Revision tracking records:
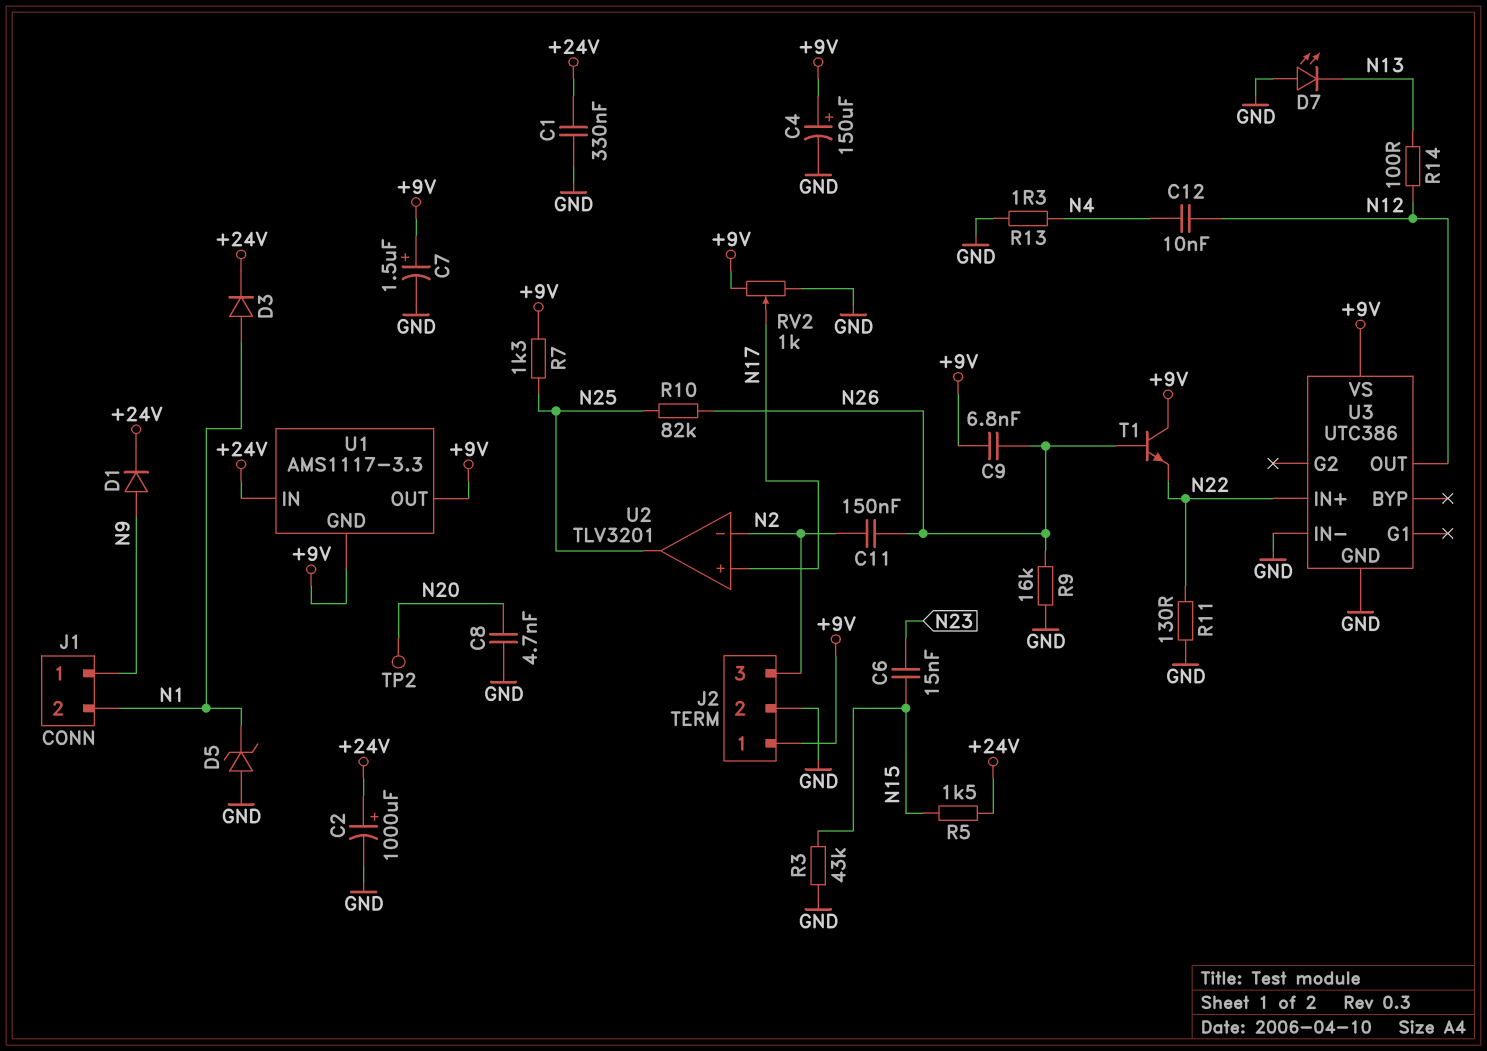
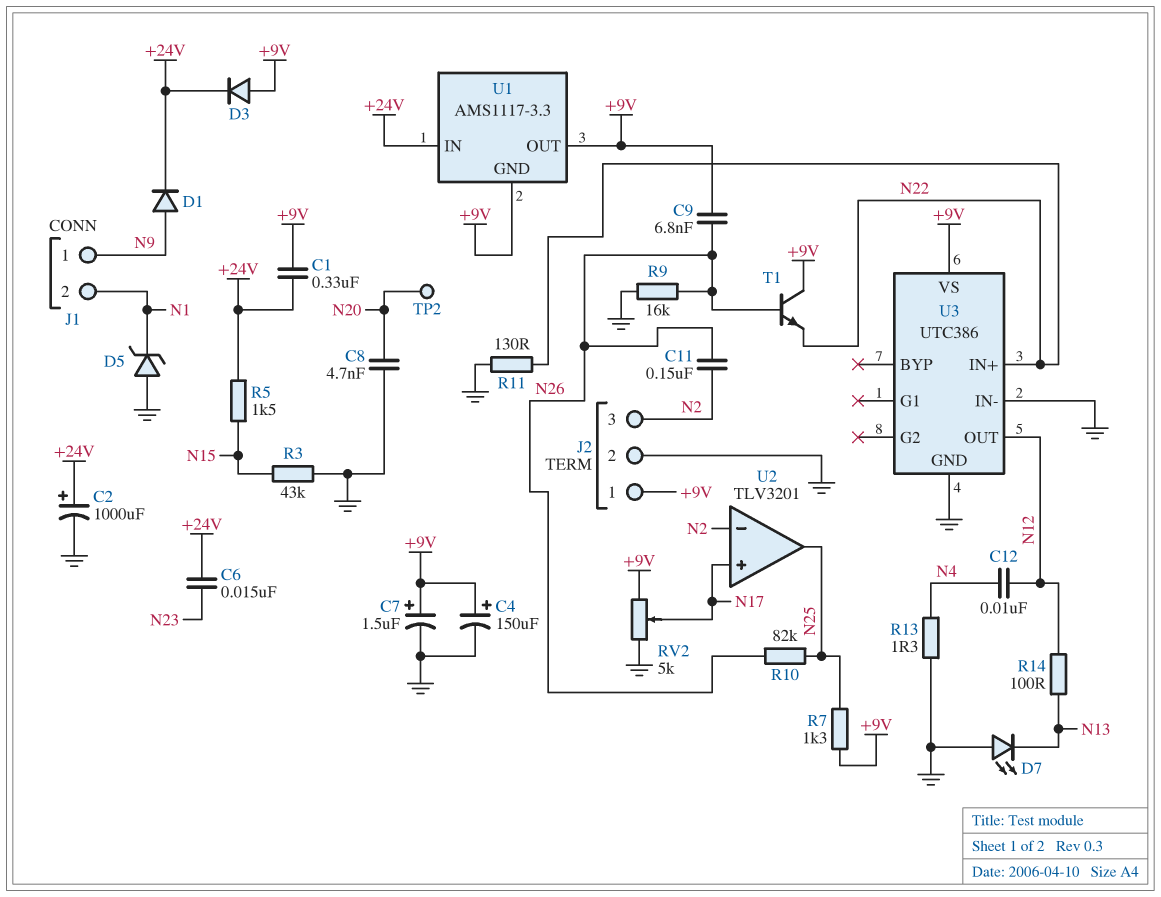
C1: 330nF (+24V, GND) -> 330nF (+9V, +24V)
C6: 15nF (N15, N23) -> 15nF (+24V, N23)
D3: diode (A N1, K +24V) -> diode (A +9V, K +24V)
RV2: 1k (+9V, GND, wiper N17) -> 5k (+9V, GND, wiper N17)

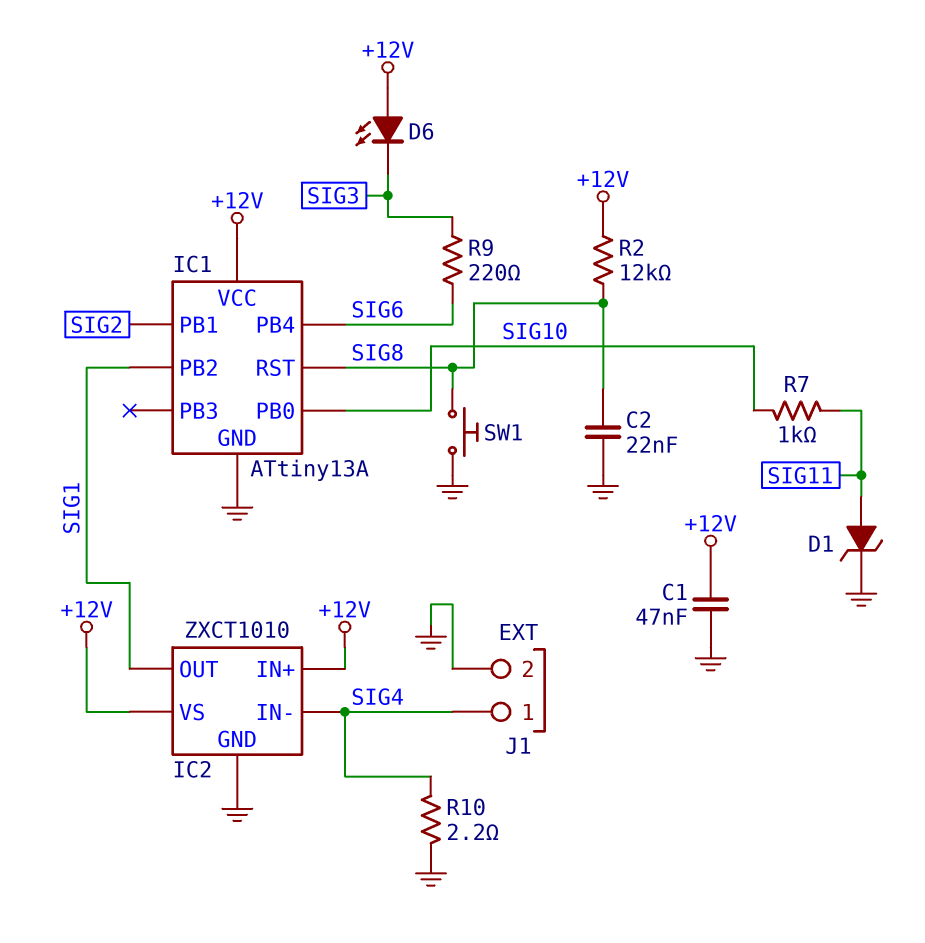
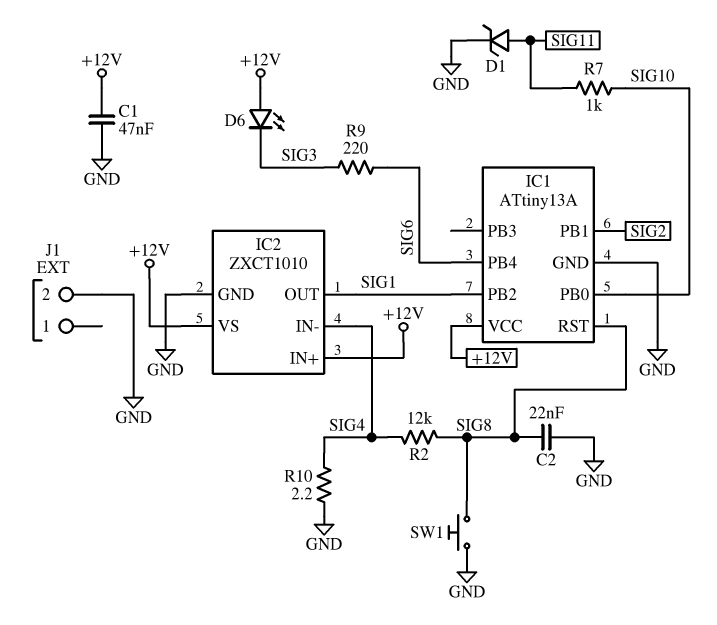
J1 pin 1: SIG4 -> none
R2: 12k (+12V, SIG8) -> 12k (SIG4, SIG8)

What to work on: Word for word, repeat the data above with the pictures left out.

Exercise answer:
C1: 330nF (+24V, GND) -> 330nF (+9V, +24V)
C6: 15nF (N15, N23) -> 15nF (+24V, N23)
D3: diode (A N1, K +24V) -> diode (A +9V, K +24V)
RV2: 1k (+9V, GND, wiper N17) -> 5k (+9V, GND, wiper N17)

J1 pin 1: SIG4 -> none
R2: 12k (+12V, SIG8) -> 12k (SIG4, SIG8)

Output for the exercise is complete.